State only how many lines of the data below contain the string "LilyPond".
--- Start Given records ---
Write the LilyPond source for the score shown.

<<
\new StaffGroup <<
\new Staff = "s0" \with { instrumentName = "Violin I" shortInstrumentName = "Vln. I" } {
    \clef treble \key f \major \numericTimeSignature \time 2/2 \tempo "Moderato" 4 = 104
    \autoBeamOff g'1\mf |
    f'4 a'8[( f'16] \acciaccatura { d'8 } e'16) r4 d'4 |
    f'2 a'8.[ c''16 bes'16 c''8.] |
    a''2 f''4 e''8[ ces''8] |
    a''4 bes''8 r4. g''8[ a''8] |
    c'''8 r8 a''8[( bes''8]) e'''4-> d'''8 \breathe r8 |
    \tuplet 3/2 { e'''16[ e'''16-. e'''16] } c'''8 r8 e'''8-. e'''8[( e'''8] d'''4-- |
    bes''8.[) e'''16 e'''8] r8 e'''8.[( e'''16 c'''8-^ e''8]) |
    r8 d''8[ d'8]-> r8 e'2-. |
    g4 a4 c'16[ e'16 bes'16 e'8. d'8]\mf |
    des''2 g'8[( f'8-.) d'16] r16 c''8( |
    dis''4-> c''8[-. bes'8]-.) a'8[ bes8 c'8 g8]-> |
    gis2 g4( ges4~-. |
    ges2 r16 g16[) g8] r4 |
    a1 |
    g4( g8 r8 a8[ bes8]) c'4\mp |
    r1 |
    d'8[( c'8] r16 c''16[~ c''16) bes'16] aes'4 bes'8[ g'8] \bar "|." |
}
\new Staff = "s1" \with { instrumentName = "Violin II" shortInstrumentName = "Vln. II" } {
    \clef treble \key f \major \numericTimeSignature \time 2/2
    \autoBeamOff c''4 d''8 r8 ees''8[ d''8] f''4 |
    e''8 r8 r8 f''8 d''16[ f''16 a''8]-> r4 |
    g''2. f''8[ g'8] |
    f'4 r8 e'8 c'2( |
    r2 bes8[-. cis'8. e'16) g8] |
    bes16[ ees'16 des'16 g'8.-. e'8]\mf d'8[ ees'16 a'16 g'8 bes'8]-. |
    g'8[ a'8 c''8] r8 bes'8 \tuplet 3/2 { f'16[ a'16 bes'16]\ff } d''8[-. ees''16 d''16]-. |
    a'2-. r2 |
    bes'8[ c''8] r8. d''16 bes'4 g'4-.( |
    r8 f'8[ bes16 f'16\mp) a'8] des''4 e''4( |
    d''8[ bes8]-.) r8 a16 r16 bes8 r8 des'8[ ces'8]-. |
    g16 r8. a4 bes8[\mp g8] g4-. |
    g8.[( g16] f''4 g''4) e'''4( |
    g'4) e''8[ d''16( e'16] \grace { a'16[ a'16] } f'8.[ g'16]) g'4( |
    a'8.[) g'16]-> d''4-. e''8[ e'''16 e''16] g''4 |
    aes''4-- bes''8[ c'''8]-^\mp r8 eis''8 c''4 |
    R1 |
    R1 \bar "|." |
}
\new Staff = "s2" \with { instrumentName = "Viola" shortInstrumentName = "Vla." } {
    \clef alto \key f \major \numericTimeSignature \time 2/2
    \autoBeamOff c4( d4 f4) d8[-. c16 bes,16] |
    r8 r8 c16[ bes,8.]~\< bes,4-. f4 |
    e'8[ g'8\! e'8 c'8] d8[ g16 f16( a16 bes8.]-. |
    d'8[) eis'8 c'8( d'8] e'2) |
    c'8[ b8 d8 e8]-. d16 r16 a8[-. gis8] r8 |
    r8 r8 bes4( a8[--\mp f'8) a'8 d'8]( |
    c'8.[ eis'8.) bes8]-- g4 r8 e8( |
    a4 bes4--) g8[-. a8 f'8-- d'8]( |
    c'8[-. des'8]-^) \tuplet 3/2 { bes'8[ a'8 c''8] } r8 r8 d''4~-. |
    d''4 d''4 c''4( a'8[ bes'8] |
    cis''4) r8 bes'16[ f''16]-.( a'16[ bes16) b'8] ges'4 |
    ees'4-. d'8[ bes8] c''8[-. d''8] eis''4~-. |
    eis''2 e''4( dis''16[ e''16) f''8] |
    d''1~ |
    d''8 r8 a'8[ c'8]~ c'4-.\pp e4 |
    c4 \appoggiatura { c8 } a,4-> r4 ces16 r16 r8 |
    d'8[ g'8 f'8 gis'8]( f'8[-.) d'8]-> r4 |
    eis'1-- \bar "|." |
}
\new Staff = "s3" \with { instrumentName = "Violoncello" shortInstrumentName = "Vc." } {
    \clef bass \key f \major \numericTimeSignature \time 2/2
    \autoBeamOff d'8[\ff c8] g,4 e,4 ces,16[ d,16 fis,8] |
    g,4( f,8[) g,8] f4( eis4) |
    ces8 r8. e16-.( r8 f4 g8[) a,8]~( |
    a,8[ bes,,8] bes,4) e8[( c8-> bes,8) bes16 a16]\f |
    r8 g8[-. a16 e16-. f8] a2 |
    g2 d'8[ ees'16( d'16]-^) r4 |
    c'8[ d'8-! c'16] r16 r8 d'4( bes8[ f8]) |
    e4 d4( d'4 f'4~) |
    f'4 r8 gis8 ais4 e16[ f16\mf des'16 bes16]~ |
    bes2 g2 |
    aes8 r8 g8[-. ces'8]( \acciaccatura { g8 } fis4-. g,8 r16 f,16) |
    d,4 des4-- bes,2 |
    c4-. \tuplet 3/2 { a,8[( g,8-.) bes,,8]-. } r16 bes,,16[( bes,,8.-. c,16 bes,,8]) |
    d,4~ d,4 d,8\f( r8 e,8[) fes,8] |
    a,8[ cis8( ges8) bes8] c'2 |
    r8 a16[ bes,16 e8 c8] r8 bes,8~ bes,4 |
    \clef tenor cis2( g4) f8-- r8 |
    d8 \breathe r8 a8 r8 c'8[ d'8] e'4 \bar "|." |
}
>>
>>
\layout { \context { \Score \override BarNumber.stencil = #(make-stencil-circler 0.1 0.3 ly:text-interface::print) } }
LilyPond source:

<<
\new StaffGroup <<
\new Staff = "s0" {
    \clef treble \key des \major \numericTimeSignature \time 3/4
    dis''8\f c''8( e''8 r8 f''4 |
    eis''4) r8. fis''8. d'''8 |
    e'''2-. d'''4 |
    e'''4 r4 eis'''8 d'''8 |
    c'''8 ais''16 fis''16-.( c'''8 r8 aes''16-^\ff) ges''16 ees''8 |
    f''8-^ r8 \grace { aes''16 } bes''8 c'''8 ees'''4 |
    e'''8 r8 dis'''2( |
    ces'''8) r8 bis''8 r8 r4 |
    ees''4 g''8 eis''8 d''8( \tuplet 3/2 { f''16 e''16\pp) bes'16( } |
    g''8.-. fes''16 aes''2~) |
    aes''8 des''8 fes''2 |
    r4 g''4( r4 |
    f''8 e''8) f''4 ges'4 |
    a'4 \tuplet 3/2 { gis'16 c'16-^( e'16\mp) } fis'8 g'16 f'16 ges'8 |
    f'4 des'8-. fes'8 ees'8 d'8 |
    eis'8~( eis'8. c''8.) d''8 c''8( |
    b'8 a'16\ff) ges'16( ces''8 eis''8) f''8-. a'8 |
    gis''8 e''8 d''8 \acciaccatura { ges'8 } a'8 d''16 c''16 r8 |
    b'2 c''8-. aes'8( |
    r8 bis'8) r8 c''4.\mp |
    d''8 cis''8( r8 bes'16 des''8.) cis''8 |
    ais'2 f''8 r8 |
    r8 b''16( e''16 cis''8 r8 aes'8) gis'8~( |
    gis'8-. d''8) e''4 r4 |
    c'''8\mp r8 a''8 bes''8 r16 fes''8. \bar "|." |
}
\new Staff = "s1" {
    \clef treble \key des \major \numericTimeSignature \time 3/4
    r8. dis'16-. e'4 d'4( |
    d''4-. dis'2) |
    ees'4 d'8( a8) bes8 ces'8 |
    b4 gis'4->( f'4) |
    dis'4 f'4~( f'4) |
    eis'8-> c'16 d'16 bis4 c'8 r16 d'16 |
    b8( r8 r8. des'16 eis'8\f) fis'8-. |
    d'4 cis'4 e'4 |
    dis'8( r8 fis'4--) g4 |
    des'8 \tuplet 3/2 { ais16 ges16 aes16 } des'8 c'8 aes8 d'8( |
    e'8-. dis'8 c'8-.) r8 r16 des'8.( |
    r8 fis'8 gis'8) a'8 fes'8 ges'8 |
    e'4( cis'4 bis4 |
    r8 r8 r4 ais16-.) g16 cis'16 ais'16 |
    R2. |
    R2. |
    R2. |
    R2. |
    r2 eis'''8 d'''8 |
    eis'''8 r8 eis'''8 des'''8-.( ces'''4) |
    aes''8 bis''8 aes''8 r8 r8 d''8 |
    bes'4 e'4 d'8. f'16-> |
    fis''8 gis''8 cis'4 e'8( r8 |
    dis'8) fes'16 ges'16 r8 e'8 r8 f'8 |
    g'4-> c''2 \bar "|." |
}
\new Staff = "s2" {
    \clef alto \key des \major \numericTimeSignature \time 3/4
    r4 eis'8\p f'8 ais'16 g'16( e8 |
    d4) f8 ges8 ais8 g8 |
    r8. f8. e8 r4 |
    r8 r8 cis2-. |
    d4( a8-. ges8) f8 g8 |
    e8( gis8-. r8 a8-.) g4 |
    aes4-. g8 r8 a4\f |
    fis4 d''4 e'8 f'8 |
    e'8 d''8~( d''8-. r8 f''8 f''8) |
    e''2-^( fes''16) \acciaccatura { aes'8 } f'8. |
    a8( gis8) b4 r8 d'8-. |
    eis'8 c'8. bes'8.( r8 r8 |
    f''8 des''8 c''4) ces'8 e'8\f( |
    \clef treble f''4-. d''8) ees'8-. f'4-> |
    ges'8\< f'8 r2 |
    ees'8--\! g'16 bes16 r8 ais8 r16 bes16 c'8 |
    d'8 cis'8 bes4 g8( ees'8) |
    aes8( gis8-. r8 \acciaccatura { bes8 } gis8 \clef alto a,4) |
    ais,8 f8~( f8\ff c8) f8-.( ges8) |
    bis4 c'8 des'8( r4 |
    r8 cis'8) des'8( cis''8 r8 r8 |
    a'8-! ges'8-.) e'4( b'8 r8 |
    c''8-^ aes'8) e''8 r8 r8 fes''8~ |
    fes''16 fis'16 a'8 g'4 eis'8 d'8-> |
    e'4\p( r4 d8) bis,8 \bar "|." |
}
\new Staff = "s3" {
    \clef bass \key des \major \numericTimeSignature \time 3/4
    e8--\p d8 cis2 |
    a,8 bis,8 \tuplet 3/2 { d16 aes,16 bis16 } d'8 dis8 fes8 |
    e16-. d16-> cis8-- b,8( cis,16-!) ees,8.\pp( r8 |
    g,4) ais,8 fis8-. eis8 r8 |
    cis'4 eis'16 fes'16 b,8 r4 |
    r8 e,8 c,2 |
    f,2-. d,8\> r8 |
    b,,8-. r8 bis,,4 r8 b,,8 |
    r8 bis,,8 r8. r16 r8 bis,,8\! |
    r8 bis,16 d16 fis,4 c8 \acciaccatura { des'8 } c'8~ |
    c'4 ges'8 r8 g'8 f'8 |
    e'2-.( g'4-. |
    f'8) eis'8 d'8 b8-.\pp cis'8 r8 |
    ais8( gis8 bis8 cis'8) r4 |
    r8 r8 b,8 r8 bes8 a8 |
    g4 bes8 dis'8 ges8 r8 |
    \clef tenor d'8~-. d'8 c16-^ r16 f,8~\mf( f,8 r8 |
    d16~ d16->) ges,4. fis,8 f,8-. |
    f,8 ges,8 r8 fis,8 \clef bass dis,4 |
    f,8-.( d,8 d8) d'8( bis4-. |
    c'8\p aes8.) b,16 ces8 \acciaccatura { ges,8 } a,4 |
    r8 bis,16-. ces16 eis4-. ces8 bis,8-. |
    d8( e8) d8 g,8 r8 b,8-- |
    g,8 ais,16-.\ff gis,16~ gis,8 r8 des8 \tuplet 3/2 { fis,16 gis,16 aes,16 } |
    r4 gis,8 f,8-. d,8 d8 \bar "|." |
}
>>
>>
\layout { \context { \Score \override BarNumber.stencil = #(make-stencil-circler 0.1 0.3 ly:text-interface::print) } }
--- End Given records ---
* _Result of the exercise_: 2